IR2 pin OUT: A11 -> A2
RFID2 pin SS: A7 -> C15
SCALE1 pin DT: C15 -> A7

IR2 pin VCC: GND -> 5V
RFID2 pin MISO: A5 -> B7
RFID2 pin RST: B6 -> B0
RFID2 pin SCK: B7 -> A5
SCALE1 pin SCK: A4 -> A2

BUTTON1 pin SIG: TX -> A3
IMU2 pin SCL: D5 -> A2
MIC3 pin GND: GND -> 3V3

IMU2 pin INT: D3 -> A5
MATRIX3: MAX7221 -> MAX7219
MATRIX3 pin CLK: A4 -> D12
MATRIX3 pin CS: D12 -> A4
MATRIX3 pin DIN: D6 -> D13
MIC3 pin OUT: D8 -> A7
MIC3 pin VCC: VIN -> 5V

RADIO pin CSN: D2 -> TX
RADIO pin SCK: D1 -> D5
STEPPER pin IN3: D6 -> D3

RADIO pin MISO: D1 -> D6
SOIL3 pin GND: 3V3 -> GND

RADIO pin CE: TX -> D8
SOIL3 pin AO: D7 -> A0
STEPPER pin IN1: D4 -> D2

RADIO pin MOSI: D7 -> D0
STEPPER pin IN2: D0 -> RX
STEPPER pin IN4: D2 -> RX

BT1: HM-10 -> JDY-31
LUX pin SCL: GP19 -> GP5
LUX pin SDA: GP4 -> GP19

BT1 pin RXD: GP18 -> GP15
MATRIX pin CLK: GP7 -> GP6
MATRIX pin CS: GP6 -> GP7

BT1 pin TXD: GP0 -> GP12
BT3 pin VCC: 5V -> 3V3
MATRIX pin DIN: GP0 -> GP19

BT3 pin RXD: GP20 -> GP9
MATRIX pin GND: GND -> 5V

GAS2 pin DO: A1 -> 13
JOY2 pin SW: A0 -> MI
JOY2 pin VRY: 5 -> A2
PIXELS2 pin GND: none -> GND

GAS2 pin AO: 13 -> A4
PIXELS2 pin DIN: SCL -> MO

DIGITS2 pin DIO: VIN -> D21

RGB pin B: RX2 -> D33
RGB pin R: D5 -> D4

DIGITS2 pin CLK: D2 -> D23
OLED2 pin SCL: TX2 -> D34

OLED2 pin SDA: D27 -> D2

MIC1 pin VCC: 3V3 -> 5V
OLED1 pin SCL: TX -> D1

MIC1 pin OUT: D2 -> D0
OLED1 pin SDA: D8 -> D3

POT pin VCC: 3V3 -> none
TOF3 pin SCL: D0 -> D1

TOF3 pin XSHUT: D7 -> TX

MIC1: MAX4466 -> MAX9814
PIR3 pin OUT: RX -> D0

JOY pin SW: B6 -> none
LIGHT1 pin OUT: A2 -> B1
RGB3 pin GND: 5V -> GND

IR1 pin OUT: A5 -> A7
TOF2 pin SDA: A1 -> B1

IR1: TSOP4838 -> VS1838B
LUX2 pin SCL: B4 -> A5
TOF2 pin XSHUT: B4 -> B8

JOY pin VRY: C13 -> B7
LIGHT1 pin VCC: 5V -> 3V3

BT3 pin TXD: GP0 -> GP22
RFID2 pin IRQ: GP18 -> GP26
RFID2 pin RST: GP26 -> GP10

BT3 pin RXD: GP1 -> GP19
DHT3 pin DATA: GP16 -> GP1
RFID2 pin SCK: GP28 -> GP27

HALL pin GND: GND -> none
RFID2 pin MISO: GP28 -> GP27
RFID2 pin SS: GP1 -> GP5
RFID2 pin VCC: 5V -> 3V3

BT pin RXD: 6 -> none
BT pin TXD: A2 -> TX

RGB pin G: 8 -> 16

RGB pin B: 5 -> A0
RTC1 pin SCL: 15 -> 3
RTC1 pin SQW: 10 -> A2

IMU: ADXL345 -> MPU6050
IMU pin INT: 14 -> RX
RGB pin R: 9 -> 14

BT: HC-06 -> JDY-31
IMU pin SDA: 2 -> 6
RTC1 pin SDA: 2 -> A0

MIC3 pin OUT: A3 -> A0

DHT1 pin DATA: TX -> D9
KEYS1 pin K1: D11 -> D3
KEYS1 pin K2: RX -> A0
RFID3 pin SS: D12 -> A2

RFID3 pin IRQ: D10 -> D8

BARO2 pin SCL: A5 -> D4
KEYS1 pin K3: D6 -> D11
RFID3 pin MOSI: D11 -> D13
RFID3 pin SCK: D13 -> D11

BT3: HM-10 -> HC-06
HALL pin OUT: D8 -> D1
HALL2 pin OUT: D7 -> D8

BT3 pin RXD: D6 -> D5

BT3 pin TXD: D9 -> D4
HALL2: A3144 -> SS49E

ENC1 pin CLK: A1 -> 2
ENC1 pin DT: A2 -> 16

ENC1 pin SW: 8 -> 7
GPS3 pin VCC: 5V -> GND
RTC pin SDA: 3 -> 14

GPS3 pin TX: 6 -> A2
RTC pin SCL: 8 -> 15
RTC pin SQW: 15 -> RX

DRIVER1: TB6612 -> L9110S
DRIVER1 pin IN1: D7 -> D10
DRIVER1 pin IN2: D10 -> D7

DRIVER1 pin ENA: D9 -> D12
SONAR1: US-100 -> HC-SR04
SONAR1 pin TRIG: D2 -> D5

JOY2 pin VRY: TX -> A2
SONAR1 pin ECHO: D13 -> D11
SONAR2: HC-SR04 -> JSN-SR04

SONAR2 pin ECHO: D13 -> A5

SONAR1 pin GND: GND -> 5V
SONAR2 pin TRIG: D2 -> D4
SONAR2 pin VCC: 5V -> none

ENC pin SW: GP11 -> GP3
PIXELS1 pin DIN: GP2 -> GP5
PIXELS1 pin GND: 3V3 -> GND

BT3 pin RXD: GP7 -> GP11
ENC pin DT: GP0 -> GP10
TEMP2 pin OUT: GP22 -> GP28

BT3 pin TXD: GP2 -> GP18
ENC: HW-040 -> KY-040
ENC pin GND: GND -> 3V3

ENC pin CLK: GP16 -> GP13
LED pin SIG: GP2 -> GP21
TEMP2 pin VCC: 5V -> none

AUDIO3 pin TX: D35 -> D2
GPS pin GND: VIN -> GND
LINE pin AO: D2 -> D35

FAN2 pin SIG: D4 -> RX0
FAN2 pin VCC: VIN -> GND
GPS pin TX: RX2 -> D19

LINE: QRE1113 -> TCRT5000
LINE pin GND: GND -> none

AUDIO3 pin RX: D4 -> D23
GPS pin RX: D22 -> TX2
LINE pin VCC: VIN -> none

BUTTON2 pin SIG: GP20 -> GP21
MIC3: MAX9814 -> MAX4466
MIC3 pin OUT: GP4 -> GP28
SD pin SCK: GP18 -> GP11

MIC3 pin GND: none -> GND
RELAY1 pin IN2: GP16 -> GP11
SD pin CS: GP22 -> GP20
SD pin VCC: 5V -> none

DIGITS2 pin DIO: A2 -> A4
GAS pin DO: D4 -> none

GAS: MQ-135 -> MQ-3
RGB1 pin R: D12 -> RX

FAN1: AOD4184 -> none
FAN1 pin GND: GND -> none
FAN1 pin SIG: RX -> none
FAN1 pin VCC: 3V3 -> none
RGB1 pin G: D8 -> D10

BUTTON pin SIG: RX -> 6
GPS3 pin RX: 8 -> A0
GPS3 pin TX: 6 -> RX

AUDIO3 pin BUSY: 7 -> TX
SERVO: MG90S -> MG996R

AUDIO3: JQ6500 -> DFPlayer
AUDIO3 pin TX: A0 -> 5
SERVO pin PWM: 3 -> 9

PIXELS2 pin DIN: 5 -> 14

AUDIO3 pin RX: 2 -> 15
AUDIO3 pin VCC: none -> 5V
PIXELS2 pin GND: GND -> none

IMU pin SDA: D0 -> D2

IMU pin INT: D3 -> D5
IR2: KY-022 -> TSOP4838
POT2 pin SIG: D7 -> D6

···

▶ **Problem details**
All lines above containing the string "RADIO" are to be collected.

▶ **Solution to the exercise**
RADIO pin CSN: D2 -> TX
RADIO pin SCK: D1 -> D5
RADIO pin MISO: D1 -> D6
RADIO pin CE: TX -> D8
RADIO pin MOSI: D7 -> D0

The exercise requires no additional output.